Dataset items
* * * * *
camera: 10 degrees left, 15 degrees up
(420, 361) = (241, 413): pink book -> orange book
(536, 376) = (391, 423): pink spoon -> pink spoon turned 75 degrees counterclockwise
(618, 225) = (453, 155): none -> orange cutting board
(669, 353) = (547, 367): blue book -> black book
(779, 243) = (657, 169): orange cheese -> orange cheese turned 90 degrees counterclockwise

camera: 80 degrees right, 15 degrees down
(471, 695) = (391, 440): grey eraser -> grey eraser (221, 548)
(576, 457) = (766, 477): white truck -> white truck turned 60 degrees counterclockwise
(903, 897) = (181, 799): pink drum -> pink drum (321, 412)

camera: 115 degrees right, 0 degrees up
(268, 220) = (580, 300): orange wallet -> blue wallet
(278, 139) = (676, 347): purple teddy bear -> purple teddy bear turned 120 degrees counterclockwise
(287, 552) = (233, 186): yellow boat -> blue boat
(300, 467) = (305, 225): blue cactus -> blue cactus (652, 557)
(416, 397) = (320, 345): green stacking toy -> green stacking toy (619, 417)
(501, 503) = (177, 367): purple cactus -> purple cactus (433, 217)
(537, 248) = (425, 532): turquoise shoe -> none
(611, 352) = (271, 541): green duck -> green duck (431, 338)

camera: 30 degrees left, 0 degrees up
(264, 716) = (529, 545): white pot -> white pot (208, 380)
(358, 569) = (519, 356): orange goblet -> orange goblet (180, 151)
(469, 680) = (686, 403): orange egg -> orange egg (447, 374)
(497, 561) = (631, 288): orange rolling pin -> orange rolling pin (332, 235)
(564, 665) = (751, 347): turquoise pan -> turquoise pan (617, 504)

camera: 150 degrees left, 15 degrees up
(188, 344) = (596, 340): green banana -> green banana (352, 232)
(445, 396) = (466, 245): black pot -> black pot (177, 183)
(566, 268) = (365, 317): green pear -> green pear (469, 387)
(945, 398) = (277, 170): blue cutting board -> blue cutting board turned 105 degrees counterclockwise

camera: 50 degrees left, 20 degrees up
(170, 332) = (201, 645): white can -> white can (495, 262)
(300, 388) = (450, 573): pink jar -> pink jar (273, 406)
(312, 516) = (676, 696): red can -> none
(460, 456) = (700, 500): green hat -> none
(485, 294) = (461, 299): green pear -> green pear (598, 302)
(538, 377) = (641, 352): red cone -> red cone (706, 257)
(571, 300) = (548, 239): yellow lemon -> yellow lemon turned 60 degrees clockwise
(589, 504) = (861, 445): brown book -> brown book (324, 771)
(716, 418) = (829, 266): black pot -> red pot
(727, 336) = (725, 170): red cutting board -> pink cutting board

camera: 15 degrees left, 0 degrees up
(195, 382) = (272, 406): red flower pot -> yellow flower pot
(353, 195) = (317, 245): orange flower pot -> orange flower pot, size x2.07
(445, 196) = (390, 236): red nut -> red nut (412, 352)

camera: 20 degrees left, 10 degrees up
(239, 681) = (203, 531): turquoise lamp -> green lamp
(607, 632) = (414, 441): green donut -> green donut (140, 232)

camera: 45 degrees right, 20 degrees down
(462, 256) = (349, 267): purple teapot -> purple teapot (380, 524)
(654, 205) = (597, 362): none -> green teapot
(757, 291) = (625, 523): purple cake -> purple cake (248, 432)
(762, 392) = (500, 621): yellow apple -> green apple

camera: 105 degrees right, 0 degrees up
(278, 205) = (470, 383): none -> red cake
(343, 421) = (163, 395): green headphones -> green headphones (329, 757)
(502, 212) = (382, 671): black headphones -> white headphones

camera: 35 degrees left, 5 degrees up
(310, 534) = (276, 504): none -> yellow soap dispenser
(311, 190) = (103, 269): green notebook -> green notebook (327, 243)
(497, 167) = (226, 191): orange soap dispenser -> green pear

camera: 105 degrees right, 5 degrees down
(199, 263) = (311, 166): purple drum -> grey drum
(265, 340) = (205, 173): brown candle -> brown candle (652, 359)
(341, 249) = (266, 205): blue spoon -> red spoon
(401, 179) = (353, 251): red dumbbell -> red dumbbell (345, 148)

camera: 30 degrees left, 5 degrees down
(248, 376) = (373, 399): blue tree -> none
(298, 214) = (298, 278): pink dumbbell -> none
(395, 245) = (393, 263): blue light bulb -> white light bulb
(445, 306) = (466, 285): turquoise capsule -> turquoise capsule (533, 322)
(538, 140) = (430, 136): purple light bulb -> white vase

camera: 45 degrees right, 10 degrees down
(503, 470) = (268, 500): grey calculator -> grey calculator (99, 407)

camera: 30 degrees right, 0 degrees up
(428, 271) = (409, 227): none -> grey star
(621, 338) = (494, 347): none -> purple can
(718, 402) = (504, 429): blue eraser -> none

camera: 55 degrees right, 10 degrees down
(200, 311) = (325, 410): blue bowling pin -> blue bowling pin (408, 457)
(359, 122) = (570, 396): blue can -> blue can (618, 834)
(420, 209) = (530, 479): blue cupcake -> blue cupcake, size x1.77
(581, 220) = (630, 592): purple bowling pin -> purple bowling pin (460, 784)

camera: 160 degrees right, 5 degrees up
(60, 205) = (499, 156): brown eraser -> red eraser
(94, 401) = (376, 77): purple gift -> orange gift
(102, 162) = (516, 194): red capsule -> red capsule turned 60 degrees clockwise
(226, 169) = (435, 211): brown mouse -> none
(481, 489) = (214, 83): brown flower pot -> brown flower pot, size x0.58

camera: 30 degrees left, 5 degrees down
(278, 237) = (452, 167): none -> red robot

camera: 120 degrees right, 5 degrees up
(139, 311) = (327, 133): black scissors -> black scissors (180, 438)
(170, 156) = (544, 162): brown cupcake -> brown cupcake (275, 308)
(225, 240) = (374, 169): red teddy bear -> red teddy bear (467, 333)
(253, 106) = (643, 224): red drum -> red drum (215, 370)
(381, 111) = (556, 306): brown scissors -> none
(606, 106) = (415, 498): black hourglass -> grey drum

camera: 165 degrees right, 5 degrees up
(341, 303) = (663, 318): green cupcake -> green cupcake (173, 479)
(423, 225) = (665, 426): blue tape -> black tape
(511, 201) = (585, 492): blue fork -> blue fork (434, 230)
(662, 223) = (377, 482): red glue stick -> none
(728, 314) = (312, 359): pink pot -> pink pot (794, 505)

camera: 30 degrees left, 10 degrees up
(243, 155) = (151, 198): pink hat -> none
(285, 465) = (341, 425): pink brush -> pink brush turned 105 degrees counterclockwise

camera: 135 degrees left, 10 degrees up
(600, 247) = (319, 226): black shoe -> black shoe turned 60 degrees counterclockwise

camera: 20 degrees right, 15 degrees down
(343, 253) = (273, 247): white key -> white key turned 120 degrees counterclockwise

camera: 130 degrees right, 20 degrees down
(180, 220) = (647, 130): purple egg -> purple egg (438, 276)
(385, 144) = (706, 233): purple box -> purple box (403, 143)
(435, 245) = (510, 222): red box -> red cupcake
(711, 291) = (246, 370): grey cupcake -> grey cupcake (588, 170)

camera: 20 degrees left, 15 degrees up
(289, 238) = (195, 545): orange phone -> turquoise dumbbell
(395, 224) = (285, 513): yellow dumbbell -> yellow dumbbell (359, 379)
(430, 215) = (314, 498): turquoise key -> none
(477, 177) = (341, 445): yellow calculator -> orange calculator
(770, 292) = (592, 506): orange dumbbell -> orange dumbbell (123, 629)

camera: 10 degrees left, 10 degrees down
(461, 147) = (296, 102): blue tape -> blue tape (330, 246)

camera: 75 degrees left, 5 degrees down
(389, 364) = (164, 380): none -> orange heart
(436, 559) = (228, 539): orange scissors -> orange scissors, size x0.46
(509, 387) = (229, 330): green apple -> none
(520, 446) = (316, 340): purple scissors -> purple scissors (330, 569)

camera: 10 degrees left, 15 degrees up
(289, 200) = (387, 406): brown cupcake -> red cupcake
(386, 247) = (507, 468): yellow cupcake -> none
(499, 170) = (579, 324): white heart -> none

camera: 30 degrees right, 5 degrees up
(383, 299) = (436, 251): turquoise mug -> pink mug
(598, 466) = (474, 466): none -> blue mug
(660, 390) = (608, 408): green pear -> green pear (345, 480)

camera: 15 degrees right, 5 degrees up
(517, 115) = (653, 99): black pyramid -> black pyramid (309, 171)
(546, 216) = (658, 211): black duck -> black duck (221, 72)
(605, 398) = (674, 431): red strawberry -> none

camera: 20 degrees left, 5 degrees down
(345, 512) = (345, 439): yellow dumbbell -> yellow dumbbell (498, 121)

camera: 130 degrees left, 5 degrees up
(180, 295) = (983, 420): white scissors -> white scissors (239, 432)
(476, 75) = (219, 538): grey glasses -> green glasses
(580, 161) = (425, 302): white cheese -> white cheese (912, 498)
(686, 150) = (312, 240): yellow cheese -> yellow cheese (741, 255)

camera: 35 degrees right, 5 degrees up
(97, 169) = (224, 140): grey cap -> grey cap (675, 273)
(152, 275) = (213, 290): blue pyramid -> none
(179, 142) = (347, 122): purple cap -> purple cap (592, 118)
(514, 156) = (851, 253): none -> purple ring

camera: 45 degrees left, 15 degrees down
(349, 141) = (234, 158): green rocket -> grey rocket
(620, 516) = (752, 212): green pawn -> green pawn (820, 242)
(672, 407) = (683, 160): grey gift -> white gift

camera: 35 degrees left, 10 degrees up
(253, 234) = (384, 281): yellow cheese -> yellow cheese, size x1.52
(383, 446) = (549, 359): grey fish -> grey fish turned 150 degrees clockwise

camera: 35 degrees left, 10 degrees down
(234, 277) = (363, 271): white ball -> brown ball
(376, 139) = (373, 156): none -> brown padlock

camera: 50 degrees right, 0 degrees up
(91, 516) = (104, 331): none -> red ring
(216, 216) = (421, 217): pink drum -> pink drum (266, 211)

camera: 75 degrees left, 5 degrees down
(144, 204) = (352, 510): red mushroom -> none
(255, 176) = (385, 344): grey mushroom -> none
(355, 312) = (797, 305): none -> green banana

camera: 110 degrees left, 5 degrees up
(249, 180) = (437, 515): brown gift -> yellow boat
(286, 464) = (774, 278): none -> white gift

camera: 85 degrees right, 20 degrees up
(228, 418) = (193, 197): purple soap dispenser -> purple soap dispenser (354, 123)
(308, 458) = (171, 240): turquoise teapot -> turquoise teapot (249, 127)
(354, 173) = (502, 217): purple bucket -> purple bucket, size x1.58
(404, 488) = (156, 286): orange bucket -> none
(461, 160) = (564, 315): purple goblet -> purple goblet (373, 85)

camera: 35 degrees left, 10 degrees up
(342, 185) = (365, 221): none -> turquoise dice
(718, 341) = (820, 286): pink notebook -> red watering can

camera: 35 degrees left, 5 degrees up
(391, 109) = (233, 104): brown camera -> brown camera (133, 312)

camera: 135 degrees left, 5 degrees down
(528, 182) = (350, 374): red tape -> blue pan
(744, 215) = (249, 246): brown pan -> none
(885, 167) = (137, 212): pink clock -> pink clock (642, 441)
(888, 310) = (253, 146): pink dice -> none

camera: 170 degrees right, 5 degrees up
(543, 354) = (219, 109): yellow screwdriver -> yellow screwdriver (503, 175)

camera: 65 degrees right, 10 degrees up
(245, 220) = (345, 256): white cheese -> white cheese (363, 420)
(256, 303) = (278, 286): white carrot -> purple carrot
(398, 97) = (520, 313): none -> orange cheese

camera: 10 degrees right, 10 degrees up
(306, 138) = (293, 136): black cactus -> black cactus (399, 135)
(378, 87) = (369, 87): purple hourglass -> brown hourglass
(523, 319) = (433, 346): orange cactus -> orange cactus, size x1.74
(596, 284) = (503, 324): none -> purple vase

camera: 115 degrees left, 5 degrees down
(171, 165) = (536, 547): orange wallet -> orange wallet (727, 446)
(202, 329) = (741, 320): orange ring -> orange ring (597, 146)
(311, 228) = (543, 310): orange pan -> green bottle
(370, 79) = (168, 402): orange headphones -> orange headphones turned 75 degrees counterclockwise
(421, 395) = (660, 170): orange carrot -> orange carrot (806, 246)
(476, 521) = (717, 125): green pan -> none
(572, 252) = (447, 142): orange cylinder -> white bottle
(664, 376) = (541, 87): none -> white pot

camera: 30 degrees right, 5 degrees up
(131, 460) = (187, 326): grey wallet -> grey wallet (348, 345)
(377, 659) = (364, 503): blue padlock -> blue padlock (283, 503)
* * * * *
** Task description **
Review the preceding data and report every line that includes the string "turquoise".

** Exercise answer **
(537, 248) = (425, 532): turquoise shoe -> none
(564, 665) = (751, 347): turquoise pan -> turquoise pan (617, 504)
(239, 681) = (203, 531): turquoise lamp -> green lamp
(445, 306) = (466, 285): turquoise capsule -> turquoise capsule (533, 322)
(289, 238) = (195, 545): orange phone -> turquoise dumbbell
(430, 215) = (314, 498): turquoise key -> none
(383, 299) = (436, 251): turquoise mug -> pink mug
(308, 458) = (171, 240): turquoise teapot -> turquoise teapot (249, 127)
(342, 185) = (365, 221): none -> turquoise dice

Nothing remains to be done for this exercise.